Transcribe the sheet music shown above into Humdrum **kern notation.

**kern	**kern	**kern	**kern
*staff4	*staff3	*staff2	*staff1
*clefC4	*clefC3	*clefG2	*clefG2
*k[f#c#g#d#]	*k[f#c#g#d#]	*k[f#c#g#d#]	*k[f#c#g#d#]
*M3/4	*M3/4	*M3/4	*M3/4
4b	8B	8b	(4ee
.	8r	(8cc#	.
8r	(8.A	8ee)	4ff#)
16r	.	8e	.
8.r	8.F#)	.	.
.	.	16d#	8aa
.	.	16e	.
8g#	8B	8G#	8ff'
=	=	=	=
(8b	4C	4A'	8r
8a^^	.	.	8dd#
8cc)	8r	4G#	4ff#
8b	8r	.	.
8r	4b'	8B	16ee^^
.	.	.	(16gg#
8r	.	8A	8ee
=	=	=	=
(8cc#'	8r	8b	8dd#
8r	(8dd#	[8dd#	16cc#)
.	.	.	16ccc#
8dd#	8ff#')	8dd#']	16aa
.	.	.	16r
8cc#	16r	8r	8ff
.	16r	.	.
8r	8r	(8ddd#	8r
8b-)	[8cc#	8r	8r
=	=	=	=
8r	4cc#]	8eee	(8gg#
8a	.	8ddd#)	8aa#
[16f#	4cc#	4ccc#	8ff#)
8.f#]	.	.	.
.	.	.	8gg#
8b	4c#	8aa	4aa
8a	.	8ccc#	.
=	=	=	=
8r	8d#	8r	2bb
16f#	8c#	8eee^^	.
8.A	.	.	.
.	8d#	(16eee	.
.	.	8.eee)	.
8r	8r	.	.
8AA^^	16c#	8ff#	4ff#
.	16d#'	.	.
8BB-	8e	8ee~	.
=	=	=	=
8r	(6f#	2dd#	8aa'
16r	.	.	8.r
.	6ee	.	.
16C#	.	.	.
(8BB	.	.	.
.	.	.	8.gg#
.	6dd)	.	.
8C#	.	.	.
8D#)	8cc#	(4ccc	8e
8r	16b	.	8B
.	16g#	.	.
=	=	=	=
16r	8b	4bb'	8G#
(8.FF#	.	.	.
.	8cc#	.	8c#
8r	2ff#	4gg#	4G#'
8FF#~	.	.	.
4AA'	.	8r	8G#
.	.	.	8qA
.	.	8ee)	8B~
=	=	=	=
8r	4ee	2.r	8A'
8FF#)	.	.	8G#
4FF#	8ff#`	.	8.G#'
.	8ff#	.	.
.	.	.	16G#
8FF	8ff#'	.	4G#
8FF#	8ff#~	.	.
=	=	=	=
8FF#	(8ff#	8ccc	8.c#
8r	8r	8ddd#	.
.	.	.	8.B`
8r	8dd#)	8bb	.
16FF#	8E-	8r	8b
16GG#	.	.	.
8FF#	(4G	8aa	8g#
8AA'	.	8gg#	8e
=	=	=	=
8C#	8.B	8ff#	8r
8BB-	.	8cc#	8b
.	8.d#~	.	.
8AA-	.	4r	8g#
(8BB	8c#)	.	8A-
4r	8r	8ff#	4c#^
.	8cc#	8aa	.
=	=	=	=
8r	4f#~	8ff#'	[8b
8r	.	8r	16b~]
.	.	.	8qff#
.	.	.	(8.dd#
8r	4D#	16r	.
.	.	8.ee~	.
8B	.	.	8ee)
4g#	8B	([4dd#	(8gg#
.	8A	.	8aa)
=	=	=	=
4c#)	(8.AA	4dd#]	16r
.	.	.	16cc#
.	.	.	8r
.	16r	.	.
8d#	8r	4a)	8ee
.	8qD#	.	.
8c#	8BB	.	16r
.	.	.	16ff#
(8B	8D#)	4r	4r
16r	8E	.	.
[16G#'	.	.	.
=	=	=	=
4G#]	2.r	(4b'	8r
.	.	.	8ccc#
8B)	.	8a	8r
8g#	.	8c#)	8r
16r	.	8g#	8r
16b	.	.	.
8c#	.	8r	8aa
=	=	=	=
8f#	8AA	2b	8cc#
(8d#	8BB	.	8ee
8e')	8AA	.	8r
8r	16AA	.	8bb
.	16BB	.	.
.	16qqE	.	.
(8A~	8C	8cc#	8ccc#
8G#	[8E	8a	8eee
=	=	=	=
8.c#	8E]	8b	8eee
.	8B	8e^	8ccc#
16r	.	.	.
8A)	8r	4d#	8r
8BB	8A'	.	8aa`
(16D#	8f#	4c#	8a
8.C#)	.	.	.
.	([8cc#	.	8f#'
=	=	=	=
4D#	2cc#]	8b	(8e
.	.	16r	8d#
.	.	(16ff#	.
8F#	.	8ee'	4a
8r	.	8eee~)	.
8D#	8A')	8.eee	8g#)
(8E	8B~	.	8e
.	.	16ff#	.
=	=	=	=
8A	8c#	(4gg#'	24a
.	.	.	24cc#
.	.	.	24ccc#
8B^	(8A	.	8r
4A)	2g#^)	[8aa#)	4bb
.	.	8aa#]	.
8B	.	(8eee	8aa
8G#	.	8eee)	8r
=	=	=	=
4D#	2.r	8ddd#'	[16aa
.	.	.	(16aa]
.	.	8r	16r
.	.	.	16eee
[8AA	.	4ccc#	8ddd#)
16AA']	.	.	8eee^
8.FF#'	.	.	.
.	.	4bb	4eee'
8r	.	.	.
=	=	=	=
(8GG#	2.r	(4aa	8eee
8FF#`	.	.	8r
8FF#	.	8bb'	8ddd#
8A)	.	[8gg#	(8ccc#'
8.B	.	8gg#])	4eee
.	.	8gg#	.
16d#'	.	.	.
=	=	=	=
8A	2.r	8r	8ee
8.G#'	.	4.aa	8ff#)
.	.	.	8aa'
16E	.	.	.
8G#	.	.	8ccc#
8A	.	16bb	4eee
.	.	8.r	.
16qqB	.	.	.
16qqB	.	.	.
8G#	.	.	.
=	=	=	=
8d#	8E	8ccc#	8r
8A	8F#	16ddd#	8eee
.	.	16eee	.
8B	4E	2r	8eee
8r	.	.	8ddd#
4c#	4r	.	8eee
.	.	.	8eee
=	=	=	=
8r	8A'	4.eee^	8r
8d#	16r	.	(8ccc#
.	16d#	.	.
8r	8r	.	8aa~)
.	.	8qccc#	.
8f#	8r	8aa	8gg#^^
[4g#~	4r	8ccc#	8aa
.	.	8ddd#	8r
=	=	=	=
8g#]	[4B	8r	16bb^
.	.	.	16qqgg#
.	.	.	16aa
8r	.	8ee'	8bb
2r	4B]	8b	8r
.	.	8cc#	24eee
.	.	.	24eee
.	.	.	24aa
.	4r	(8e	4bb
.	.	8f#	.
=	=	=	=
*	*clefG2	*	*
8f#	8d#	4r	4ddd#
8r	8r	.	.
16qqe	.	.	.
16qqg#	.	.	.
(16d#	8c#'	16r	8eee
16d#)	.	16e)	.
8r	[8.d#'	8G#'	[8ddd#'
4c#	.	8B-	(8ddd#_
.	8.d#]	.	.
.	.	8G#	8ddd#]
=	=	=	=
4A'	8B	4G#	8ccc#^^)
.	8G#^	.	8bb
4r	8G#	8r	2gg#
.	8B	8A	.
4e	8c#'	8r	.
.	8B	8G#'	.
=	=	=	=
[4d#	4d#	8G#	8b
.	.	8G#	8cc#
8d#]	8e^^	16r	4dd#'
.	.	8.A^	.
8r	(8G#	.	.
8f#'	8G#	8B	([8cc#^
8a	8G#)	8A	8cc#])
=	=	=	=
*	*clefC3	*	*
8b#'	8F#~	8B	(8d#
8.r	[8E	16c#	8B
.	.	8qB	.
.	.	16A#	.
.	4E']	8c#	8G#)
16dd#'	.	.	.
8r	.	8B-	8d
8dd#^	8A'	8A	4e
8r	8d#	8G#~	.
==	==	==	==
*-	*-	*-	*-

====================

* _What to do_
Which lines of the records above contain the string "kern"? Pull out each of those lines and copy it in full.

* _Written solution_
Transcribe the sheet music shown above into Humdrum **kern notation.
**kern	**kern	**kern	**kern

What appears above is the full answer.